EXERCISE DIRECTIONS: Print the data that follows without changing a single word.

Spatial reasoning data
-*-*-
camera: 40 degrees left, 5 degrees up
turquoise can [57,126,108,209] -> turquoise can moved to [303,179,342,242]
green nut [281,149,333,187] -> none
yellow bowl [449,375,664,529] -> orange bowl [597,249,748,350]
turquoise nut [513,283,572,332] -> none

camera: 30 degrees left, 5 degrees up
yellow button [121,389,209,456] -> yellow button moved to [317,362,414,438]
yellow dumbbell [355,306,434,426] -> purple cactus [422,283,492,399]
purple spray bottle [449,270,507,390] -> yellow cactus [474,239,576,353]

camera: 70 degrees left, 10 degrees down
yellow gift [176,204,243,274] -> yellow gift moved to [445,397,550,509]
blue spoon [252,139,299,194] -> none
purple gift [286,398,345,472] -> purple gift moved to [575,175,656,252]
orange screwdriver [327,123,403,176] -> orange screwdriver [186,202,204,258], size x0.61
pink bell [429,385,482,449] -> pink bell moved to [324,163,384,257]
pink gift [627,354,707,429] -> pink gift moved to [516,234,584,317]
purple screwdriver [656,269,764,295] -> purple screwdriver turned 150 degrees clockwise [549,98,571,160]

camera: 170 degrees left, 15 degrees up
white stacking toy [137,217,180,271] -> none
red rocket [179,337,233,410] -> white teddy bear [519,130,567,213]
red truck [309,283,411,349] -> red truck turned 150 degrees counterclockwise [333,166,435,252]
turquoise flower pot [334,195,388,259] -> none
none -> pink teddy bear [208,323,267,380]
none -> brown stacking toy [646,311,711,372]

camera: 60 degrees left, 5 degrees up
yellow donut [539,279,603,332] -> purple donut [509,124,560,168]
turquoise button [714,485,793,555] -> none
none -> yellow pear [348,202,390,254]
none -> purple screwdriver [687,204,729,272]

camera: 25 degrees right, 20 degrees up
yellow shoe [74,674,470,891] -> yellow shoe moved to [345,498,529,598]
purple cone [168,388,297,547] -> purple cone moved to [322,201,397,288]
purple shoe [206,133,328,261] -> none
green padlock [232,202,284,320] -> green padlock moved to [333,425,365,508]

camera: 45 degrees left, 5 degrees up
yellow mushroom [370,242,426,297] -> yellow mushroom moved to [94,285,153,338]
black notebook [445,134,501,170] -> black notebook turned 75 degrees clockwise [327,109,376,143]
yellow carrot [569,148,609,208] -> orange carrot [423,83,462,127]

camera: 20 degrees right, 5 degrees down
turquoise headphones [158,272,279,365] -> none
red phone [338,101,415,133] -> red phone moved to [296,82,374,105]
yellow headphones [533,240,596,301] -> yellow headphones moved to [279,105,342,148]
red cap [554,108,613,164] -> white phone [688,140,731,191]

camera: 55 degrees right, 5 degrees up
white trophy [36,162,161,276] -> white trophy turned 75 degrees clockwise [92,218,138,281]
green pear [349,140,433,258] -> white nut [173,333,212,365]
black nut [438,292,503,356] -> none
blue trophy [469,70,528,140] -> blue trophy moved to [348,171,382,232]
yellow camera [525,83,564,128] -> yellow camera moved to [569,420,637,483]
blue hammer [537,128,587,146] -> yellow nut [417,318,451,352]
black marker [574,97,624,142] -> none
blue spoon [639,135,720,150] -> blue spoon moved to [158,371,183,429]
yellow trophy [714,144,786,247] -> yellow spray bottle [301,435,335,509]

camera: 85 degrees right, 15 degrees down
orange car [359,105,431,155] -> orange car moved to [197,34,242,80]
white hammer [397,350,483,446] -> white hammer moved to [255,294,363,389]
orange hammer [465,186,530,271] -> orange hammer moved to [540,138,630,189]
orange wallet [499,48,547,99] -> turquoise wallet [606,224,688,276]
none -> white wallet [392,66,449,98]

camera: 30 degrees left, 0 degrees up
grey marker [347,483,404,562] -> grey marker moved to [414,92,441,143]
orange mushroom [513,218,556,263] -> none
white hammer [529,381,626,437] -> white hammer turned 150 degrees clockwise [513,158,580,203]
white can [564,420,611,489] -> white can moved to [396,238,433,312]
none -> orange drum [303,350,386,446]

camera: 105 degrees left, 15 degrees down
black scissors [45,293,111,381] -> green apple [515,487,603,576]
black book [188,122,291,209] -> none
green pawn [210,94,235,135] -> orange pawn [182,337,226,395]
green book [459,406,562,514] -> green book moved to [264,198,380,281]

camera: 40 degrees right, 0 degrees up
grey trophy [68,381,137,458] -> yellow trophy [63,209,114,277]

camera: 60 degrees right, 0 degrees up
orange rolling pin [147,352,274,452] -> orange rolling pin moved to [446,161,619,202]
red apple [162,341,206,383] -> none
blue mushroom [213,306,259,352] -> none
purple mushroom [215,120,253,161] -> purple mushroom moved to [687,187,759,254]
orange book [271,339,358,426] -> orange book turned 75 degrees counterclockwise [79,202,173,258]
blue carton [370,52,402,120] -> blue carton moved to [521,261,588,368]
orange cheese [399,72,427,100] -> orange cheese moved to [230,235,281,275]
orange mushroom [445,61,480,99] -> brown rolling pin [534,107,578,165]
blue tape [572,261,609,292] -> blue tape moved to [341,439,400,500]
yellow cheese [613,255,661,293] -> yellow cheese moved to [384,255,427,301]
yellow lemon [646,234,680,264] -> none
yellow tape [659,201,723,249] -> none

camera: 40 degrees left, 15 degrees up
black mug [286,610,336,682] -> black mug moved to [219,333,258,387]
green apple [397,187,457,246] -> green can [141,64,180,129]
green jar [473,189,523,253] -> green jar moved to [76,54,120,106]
-*-*-
YOUR RESPONSE:
camera: 40 degrees left, 5 degrees up
turquoise can [57,126,108,209] -> turquoise can moved to [303,179,342,242]
green nut [281,149,333,187] -> none
yellow bowl [449,375,664,529] -> orange bowl [597,249,748,350]
turquoise nut [513,283,572,332] -> none

camera: 30 degrees left, 5 degrees up
yellow button [121,389,209,456] -> yellow button moved to [317,362,414,438]
yellow dumbbell [355,306,434,426] -> purple cactus [422,283,492,399]
purple spray bottle [449,270,507,390] -> yellow cactus [474,239,576,353]

camera: 70 degrees left, 10 degrees down
yellow gift [176,204,243,274] -> yellow gift moved to [445,397,550,509]
blue spoon [252,139,299,194] -> none
purple gift [286,398,345,472] -> purple gift moved to [575,175,656,252]
orange screwdriver [327,123,403,176] -> orange screwdriver [186,202,204,258], size x0.61
pink bell [429,385,482,449] -> pink bell moved to [324,163,384,257]
pink gift [627,354,707,429] -> pink gift moved to [516,234,584,317]
purple screwdriver [656,269,764,295] -> purple screwdriver turned 150 degrees clockwise [549,98,571,160]

camera: 170 degrees left, 15 degrees up
white stacking toy [137,217,180,271] -> none
red rocket [179,337,233,410] -> white teddy bear [519,130,567,213]
red truck [309,283,411,349] -> red truck turned 150 degrees counterclockwise [333,166,435,252]
turquoise flower pot [334,195,388,259] -> none
none -> pink teddy bear [208,323,267,380]
none -> brown stacking toy [646,311,711,372]

camera: 60 degrees left, 5 degrees up
yellow donut [539,279,603,332] -> purple donut [509,124,560,168]
turquoise button [714,485,793,555] -> none
none -> yellow pear [348,202,390,254]
none -> purple screwdriver [687,204,729,272]

camera: 25 degrees right, 20 degrees up
yellow shoe [74,674,470,891] -> yellow shoe moved to [345,498,529,598]
purple cone [168,388,297,547] -> purple cone moved to [322,201,397,288]
purple shoe [206,133,328,261] -> none
green padlock [232,202,284,320] -> green padlock moved to [333,425,365,508]

camera: 45 degrees left, 5 degrees up
yellow mushroom [370,242,426,297] -> yellow mushroom moved to [94,285,153,338]
black notebook [445,134,501,170] -> black notebook turned 75 degrees clockwise [327,109,376,143]
yellow carrot [569,148,609,208] -> orange carrot [423,83,462,127]

camera: 20 degrees right, 5 degrees down
turquoise headphones [158,272,279,365] -> none
red phone [338,101,415,133] -> red phone moved to [296,82,374,105]
yellow headphones [533,240,596,301] -> yellow headphones moved to [279,105,342,148]
red cap [554,108,613,164] -> white phone [688,140,731,191]

camera: 55 degrees right, 5 degrees up
white trophy [36,162,161,276] -> white trophy turned 75 degrees clockwise [92,218,138,281]
green pear [349,140,433,258] -> white nut [173,333,212,365]
black nut [438,292,503,356] -> none
blue trophy [469,70,528,140] -> blue trophy moved to [348,171,382,232]
yellow camera [525,83,564,128] -> yellow camera moved to [569,420,637,483]
blue hammer [537,128,587,146] -> yellow nut [417,318,451,352]
black marker [574,97,624,142] -> none
blue spoon [639,135,720,150] -> blue spoon moved to [158,371,183,429]
yellow trophy [714,144,786,247] -> yellow spray bottle [301,435,335,509]

camera: 85 degrees right, 15 degrees down
orange car [359,105,431,155] -> orange car moved to [197,34,242,80]
white hammer [397,350,483,446] -> white hammer moved to [255,294,363,389]
orange hammer [465,186,530,271] -> orange hammer moved to [540,138,630,189]
orange wallet [499,48,547,99] -> turquoise wallet [606,224,688,276]
none -> white wallet [392,66,449,98]

camera: 30 degrees left, 0 degrees up
grey marker [347,483,404,562] -> grey marker moved to [414,92,441,143]
orange mushroom [513,218,556,263] -> none
white hammer [529,381,626,437] -> white hammer turned 150 degrees clockwise [513,158,580,203]
white can [564,420,611,489] -> white can moved to [396,238,433,312]
none -> orange drum [303,350,386,446]

camera: 105 degrees left, 15 degrees down
black scissors [45,293,111,381] -> green apple [515,487,603,576]
black book [188,122,291,209] -> none
green pawn [210,94,235,135] -> orange pawn [182,337,226,395]
green book [459,406,562,514] -> green book moved to [264,198,380,281]

camera: 40 degrees right, 0 degrees up
grey trophy [68,381,137,458] -> yellow trophy [63,209,114,277]

camera: 60 degrees right, 0 degrees up
orange rolling pin [147,352,274,452] -> orange rolling pin moved to [446,161,619,202]
red apple [162,341,206,383] -> none
blue mushroom [213,306,259,352] -> none
purple mushroom [215,120,253,161] -> purple mushroom moved to [687,187,759,254]
orange book [271,339,358,426] -> orange book turned 75 degrees counterclockwise [79,202,173,258]
blue carton [370,52,402,120] -> blue carton moved to [521,261,588,368]
orange cheese [399,72,427,100] -> orange cheese moved to [230,235,281,275]
orange mushroom [445,61,480,99] -> brown rolling pin [534,107,578,165]
blue tape [572,261,609,292] -> blue tape moved to [341,439,400,500]
yellow cheese [613,255,661,293] -> yellow cheese moved to [384,255,427,301]
yellow lemon [646,234,680,264] -> none
yellow tape [659,201,723,249] -> none

camera: 40 degrees left, 15 degrees up
black mug [286,610,336,682] -> black mug moved to [219,333,258,387]
green apple [397,187,457,246] -> green can [141,64,180,129]
green jar [473,189,523,253] -> green jar moved to [76,54,120,106]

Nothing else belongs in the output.